Print exactly the lines from the one that contains "blue trapezoid: moved 17 px right, 67 px down" through the last line of the material, both included, and leave out all pictures.

Records provided.
* * *
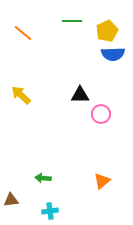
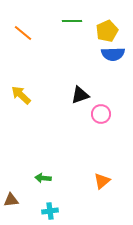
black triangle: rotated 18 degrees counterclockwise
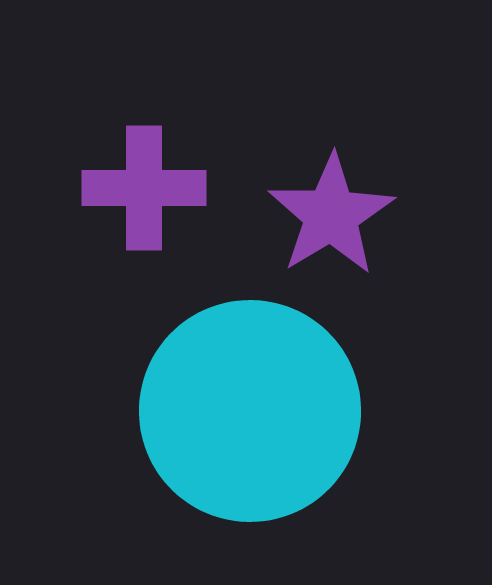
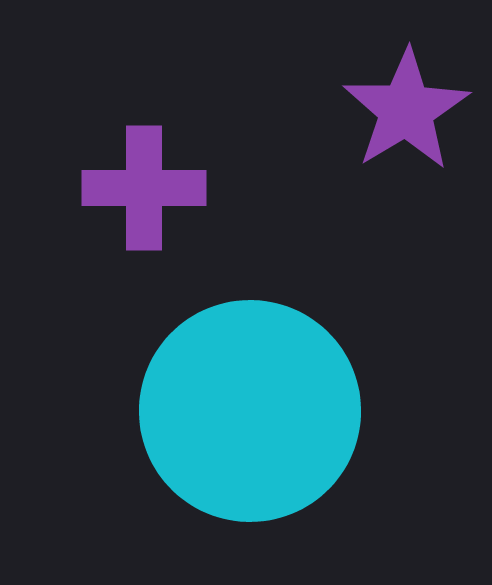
purple star: moved 75 px right, 105 px up
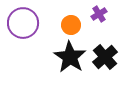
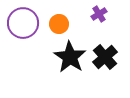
orange circle: moved 12 px left, 1 px up
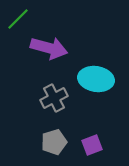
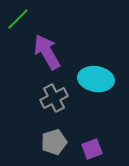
purple arrow: moved 2 px left, 4 px down; rotated 135 degrees counterclockwise
purple square: moved 4 px down
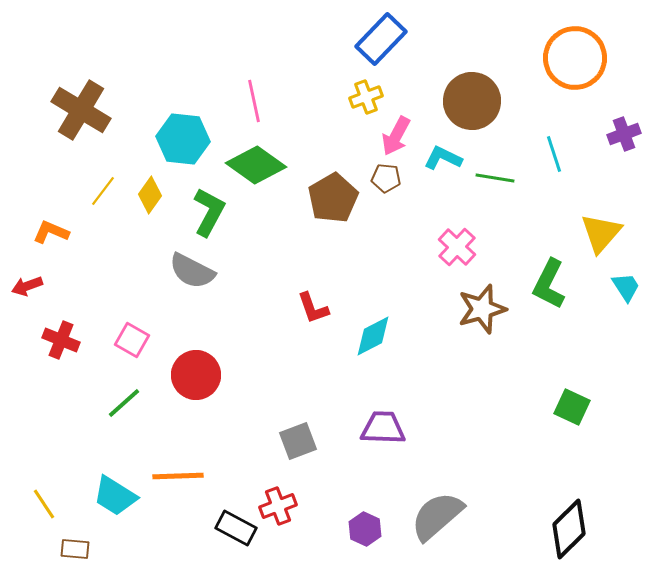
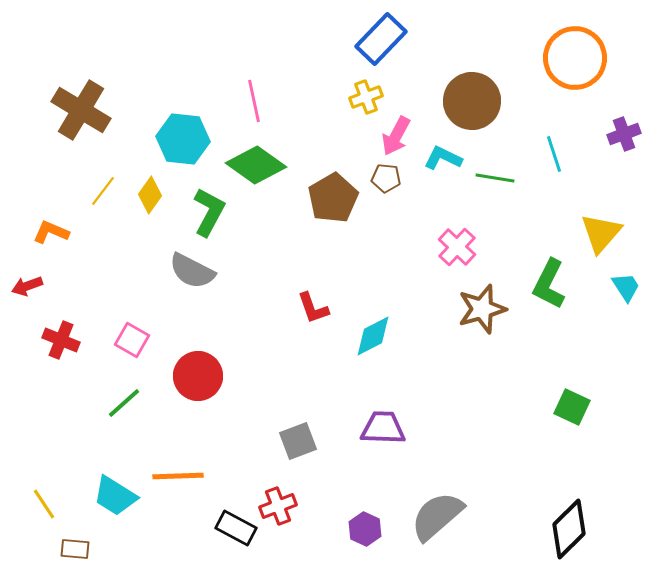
red circle at (196, 375): moved 2 px right, 1 px down
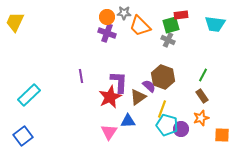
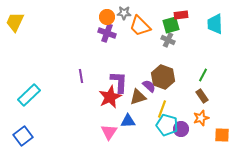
cyan trapezoid: rotated 80 degrees clockwise
brown triangle: rotated 18 degrees clockwise
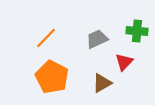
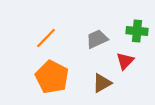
red triangle: moved 1 px right, 1 px up
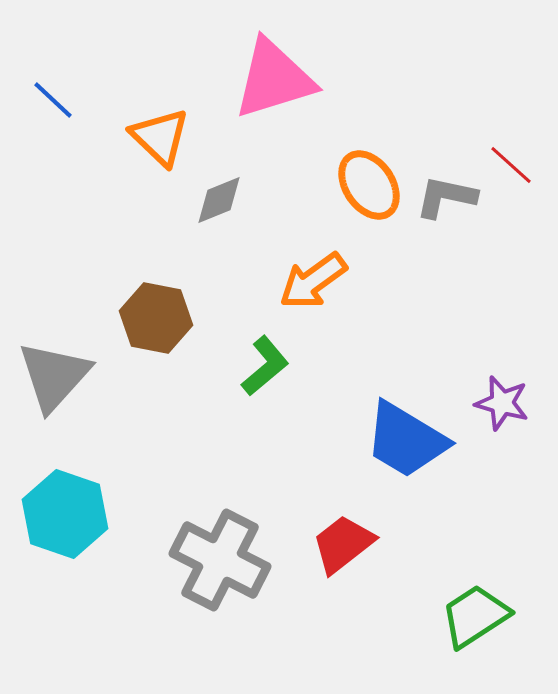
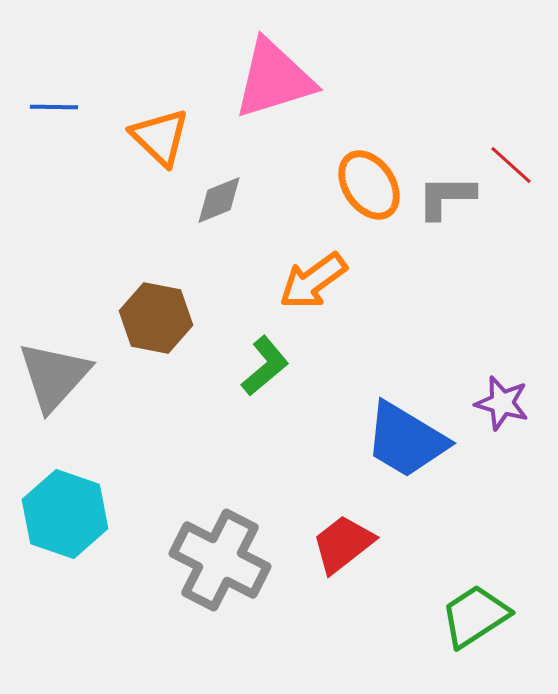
blue line: moved 1 px right, 7 px down; rotated 42 degrees counterclockwise
gray L-shape: rotated 12 degrees counterclockwise
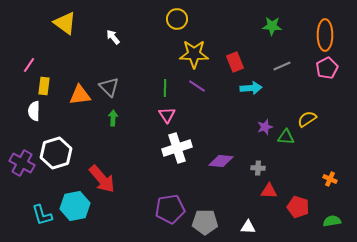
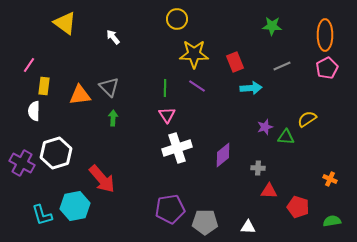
purple diamond: moved 2 px right, 6 px up; rotated 45 degrees counterclockwise
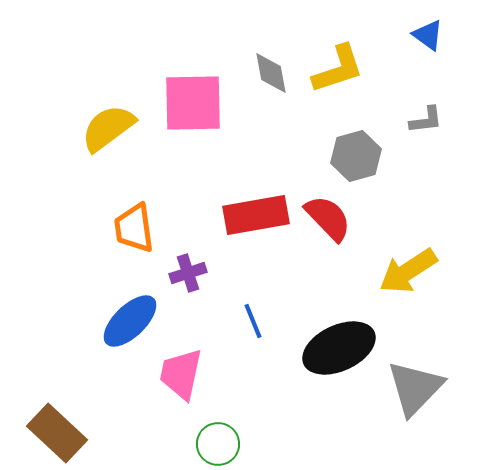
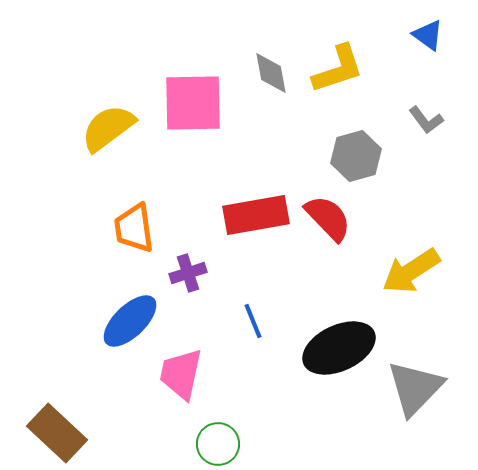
gray L-shape: rotated 60 degrees clockwise
yellow arrow: moved 3 px right
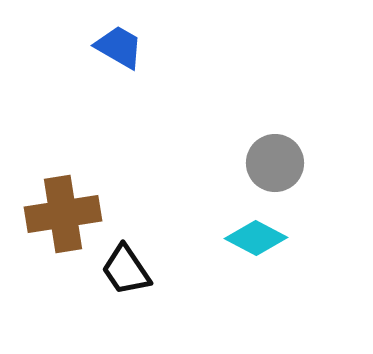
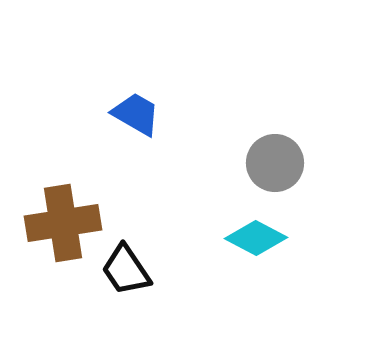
blue trapezoid: moved 17 px right, 67 px down
brown cross: moved 9 px down
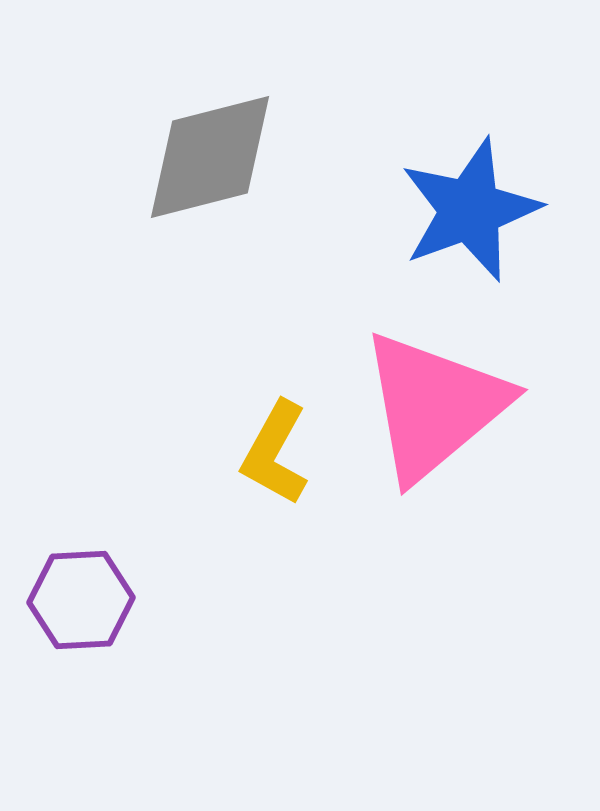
* * *
Solution for this exercise.
blue trapezoid: moved 17 px right, 67 px down
brown cross: moved 9 px down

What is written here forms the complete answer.